(Given data begins)

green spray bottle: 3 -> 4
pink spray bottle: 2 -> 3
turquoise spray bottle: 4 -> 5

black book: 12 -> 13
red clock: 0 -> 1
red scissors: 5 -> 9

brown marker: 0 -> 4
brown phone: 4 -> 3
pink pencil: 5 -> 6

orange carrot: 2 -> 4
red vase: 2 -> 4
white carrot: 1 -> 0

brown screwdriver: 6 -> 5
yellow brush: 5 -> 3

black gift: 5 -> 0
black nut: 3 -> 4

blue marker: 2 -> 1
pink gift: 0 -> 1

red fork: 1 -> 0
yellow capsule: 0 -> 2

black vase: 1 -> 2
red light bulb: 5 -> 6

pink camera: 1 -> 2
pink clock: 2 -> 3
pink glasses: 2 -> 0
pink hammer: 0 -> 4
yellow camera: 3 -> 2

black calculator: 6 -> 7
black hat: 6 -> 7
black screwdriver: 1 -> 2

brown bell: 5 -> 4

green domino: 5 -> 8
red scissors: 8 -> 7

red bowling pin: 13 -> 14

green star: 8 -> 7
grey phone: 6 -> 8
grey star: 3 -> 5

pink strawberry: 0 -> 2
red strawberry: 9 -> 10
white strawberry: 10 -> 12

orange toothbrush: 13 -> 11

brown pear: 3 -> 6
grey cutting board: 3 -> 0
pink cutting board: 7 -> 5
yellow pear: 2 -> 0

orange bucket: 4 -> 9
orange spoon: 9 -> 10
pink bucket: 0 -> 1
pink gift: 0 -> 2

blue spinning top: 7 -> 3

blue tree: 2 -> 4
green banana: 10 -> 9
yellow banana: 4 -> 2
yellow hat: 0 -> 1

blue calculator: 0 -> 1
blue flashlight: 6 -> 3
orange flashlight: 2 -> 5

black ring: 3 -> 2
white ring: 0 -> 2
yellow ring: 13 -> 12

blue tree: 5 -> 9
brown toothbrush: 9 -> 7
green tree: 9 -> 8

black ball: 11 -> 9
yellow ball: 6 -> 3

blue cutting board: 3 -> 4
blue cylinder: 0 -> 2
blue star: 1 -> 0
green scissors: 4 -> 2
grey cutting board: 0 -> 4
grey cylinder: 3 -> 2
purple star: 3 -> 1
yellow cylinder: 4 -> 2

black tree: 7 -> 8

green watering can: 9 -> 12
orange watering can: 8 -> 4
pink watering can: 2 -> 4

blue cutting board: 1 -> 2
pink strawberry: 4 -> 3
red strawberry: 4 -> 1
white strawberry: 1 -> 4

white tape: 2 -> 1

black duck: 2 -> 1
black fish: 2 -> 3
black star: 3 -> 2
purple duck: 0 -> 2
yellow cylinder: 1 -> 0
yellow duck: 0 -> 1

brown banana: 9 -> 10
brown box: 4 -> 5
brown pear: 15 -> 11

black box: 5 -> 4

(Given data ends)

:: Directions ::
Quote the data above from the line containing "black gift: 5 -> 0" to the line containing "brown pear: 3 -> 6", inclusive, and stop.

:: Finished exercise ::
black gift: 5 -> 0
black nut: 3 -> 4

blue marker: 2 -> 1
pink gift: 0 -> 1

red fork: 1 -> 0
yellow capsule: 0 -> 2

black vase: 1 -> 2
red light bulb: 5 -> 6

pink camera: 1 -> 2
pink clock: 2 -> 3
pink glasses: 2 -> 0
pink hammer: 0 -> 4
yellow camera: 3 -> 2

black calculator: 6 -> 7
black hat: 6 -> 7
black screwdriver: 1 -> 2

brown bell: 5 -> 4

green domino: 5 -> 8
red scissors: 8 -> 7

red bowling pin: 13 -> 14

green star: 8 -> 7
grey phone: 6 -> 8
grey star: 3 -> 5

pink strawberry: 0 -> 2
red strawberry: 9 -> 10
white strawberry: 10 -> 12

orange toothbrush: 13 -> 11

brown pear: 3 -> 6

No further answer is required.